## WORK INSTRUCTIONS:
Look below for the line containing "SW1: switch (SIG21, VA)"; from there through the line containing "SW8: switch (3V3, EN0) -> button (3V3, EN0)", both lines included, please set down each line exactly and nothing else.

======== DATASET ENTRIES ========

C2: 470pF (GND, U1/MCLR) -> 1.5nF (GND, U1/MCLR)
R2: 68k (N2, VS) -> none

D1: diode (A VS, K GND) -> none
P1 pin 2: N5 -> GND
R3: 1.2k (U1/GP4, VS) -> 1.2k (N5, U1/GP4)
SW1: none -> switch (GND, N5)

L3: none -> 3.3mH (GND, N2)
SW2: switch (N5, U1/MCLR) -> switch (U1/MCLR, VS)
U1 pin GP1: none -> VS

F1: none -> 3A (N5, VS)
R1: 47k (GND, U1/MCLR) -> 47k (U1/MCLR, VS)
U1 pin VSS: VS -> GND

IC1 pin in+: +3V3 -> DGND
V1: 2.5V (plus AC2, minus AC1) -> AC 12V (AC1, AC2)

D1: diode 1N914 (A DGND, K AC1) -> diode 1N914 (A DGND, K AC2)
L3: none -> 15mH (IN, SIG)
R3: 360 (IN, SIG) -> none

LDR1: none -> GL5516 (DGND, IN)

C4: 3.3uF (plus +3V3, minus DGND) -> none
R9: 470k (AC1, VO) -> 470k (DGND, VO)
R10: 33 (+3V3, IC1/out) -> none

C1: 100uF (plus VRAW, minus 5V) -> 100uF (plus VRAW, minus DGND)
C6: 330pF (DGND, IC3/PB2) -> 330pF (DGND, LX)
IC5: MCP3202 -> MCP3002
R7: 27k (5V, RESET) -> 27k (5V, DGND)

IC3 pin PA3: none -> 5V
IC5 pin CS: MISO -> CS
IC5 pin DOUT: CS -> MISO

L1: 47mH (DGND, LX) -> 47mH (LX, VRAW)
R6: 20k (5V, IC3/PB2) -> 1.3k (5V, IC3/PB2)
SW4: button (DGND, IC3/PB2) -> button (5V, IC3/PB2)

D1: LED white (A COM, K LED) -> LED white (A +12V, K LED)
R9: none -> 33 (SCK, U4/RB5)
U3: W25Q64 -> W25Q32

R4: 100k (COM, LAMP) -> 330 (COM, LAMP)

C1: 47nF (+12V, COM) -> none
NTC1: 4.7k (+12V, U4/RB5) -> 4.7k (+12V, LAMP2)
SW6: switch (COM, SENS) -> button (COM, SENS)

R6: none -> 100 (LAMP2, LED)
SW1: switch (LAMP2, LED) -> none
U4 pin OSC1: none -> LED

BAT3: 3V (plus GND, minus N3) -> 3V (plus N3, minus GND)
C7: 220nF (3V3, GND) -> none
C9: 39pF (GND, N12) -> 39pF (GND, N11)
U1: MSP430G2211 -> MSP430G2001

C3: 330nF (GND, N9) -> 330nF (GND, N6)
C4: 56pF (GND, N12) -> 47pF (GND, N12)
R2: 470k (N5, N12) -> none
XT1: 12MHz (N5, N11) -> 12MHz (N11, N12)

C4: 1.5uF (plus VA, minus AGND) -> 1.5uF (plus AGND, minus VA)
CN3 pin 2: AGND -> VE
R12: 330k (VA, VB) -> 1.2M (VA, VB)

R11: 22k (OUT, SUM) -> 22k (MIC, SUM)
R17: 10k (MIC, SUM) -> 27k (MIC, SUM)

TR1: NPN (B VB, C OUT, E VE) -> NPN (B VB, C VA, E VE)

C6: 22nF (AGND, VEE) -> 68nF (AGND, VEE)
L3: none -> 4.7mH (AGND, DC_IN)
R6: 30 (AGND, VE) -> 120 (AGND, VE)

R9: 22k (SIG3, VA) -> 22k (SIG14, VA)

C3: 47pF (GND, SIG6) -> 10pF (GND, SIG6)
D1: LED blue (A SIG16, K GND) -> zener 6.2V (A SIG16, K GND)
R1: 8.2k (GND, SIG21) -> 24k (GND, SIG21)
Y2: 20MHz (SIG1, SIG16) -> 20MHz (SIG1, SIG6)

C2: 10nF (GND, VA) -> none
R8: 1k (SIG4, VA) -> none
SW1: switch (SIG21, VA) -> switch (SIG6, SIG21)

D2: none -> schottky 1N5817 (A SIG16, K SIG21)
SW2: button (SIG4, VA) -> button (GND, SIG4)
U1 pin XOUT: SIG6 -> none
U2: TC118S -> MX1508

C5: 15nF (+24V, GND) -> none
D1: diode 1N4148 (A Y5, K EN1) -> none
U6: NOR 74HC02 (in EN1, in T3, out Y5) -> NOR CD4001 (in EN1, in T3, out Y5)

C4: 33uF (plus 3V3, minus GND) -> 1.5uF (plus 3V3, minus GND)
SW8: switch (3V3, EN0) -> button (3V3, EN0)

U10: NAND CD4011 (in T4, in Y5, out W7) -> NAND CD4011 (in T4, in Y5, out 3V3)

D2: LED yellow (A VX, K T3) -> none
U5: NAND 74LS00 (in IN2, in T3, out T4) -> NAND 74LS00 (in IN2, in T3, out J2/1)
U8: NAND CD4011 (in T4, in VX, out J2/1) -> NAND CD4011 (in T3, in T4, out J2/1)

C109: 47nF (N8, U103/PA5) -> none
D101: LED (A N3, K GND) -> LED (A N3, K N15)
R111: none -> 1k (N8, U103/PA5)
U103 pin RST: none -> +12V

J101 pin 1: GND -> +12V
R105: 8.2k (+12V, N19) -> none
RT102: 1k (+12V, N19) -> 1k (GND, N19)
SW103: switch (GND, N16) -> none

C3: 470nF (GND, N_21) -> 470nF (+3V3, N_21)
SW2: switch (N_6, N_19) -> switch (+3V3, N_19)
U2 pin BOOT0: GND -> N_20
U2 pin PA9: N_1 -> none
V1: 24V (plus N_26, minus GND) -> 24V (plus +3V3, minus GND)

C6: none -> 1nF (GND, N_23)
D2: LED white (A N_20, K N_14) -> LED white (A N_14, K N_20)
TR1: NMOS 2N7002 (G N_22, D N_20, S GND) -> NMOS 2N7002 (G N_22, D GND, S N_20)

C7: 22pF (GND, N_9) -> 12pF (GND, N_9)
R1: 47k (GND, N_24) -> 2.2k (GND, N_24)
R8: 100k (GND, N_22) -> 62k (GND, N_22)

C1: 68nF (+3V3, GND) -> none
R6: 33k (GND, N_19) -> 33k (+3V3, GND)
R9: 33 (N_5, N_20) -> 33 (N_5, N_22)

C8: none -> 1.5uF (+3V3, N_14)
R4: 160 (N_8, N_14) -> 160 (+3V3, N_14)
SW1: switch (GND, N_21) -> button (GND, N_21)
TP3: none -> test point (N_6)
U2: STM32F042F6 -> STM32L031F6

========

## EXPECTED OUTPUT:
SW1: switch (SIG21, VA) -> switch (SIG6, SIG21)

D2: none -> schottky 1N5817 (A SIG16, K SIG21)
SW2: button (SIG4, VA) -> button (GND, SIG4)
U1 pin XOUT: SIG6 -> none
U2: TC118S -> MX1508

C5: 15nF (+24V, GND) -> none
D1: diode 1N4148 (A Y5, K EN1) -> none
U6: NOR 74HC02 (in EN1, in T3, out Y5) -> NOR CD4001 (in EN1, in T3, out Y5)

C4: 33uF (plus 3V3, minus GND) -> 1.5uF (plus 3V3, minus GND)
SW8: switch (3V3, EN0) -> button (3V3, EN0)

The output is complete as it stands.